---------- Records ----------

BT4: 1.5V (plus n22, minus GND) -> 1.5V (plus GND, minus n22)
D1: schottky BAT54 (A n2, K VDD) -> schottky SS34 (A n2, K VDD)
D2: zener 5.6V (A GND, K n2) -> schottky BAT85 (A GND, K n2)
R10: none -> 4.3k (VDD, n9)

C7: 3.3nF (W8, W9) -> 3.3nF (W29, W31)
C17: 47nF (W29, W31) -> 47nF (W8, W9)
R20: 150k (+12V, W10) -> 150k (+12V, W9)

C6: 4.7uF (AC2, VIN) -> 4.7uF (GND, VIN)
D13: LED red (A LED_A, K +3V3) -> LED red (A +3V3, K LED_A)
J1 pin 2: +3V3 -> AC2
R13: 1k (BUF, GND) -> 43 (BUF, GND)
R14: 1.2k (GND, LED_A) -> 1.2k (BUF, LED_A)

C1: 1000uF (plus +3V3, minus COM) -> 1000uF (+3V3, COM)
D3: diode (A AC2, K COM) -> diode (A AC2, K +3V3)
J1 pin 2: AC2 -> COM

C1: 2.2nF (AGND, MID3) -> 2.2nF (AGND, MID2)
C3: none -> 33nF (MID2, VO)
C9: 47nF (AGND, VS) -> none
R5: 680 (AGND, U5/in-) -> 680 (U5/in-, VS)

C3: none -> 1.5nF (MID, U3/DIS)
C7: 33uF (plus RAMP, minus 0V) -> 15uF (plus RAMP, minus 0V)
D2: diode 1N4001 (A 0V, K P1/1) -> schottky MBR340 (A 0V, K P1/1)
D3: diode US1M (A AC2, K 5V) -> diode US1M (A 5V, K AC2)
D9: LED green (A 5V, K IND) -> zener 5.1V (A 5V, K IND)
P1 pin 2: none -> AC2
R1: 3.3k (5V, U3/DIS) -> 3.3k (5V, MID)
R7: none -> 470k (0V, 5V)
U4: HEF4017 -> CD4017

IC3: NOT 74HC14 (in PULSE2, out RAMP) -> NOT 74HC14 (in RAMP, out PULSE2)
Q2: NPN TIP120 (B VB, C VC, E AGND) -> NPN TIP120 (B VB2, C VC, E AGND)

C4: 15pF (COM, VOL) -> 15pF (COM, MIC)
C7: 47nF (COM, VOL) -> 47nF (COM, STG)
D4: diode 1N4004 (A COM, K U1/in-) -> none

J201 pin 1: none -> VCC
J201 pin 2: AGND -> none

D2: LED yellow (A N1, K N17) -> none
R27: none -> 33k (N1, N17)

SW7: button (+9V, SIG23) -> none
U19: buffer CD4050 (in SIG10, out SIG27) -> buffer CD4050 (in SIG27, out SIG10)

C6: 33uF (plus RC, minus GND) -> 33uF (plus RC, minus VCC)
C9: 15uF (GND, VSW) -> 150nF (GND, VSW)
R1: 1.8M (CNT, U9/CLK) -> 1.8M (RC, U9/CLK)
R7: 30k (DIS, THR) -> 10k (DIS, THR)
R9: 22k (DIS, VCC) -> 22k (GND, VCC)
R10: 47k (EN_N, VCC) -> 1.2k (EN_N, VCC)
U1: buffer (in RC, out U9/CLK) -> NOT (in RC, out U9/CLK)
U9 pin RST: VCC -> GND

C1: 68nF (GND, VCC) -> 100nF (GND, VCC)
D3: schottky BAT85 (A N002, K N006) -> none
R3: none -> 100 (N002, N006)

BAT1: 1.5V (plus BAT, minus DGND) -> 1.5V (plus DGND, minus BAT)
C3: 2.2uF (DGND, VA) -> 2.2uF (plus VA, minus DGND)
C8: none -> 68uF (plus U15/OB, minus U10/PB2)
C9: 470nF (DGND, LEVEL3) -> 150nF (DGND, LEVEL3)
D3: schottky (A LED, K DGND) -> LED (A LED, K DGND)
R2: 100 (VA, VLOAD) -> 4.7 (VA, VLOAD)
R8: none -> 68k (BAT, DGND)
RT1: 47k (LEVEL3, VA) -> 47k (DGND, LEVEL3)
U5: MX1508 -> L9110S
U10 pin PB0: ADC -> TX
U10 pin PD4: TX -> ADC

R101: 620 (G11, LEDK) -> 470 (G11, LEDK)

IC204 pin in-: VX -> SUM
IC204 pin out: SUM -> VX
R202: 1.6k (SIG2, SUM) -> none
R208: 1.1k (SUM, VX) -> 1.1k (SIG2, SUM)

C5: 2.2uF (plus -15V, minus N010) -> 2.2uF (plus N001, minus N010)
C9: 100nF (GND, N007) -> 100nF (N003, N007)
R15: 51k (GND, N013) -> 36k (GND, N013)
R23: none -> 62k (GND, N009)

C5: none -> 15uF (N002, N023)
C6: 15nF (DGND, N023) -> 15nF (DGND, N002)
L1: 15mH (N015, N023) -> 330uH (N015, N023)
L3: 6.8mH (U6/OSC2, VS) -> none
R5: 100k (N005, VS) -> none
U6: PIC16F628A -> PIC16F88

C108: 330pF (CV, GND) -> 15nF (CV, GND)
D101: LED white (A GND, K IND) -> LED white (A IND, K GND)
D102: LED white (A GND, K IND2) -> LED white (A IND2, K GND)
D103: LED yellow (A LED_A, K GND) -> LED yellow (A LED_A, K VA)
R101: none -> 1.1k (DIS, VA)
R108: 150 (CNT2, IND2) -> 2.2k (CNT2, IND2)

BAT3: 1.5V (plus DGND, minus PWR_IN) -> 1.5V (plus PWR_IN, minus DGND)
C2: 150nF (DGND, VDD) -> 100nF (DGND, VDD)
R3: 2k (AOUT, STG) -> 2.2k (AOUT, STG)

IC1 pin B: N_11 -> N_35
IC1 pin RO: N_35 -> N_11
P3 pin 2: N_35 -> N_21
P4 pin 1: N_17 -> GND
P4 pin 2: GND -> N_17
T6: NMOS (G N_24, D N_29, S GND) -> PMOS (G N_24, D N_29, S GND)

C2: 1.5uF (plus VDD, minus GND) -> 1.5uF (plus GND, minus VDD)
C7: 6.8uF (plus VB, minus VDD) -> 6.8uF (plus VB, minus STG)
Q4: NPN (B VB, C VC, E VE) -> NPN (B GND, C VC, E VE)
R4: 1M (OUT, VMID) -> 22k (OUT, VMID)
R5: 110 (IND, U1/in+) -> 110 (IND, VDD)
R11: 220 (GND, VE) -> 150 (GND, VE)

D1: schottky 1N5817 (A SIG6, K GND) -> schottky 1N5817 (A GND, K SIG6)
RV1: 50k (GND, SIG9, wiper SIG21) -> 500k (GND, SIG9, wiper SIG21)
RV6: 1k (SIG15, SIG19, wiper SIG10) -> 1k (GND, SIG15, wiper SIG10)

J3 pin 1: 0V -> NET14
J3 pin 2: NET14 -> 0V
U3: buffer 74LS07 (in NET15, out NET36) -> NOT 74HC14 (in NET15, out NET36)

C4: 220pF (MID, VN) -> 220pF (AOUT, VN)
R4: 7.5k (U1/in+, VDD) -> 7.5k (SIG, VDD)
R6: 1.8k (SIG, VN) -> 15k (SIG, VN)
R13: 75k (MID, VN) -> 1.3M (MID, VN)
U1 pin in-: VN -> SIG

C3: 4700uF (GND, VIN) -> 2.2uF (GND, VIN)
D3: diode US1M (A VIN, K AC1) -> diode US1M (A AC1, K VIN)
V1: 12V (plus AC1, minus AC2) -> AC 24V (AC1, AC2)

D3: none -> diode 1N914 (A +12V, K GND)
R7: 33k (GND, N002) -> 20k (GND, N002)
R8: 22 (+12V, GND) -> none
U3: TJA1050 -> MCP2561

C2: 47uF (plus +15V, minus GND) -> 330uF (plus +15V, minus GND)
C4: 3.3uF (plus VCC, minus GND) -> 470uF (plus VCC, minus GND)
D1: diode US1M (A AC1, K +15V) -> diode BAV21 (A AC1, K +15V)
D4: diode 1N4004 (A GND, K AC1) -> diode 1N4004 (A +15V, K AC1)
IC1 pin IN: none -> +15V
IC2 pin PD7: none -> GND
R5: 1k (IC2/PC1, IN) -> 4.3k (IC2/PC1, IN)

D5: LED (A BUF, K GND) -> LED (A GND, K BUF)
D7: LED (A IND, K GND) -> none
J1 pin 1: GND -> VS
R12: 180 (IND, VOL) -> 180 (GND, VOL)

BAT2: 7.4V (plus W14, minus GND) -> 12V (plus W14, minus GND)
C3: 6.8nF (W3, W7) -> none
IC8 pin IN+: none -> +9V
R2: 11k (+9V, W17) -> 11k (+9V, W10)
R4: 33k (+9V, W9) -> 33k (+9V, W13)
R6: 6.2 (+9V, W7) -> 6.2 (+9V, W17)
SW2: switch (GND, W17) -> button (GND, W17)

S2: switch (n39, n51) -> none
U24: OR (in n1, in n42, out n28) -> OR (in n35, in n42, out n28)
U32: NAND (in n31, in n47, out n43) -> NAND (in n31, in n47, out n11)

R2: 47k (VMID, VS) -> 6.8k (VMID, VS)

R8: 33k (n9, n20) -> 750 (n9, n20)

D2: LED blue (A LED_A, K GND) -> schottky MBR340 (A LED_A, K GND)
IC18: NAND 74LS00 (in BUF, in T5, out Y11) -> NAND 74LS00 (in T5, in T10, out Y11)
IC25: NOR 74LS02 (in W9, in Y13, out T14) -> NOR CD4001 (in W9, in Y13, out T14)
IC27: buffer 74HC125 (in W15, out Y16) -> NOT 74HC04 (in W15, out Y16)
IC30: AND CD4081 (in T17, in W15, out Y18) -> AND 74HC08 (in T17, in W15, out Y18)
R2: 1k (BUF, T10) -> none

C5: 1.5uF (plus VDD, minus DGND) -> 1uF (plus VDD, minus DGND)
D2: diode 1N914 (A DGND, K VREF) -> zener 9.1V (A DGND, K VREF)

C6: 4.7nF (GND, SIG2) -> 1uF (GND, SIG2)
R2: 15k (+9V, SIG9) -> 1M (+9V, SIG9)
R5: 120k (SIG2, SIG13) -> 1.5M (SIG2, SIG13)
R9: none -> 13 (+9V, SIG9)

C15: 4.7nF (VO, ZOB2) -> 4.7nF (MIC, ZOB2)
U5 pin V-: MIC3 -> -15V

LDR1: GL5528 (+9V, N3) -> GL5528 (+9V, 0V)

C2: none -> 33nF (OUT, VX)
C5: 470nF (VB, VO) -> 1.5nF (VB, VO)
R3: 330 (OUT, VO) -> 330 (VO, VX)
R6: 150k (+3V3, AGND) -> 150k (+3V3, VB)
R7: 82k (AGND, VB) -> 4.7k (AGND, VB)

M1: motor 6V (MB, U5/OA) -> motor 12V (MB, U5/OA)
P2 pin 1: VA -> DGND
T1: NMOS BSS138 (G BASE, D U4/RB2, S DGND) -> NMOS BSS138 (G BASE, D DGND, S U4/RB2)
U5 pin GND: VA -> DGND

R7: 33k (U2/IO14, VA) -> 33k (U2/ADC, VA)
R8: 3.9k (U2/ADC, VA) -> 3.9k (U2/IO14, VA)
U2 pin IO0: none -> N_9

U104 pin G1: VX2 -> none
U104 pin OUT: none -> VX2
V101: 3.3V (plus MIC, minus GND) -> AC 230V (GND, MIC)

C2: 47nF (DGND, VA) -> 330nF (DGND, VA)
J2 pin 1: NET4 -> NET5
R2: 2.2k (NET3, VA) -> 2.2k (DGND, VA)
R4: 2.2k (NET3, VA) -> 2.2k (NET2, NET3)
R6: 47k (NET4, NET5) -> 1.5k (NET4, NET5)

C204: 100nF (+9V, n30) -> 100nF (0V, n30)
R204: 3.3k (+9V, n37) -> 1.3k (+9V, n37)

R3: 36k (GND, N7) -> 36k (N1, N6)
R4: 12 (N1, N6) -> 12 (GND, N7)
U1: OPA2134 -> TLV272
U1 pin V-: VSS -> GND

----------

> [Goal of the exercise]: Reproduce exactly, and with no other material, the lines between those holding "D9: LED green" and "C7: 47nF (COM, VOL) -> 47nF (COM, STG)", inclusive.

> [Response box]:
D9: LED green (A 5V, K IND) -> zener 5.1V (A 5V, K IND)
P1 pin 2: none -> AC2
R1: 3.3k (5V, U3/DIS) -> 3.3k (5V, MID)
R7: none -> 470k (0V, 5V)
U4: HEF4017 -> CD4017

IC3: NOT 74HC14 (in PULSE2, out RAMP) -> NOT 74HC14 (in RAMP, out PULSE2)
Q2: NPN TIP120 (B VB, C VC, E AGND) -> NPN TIP120 (B VB2, C VC, E AGND)

C4: 15pF (COM, VOL) -> 15pF (COM, MIC)
C7: 47nF (COM, VOL) -> 47nF (COM, STG)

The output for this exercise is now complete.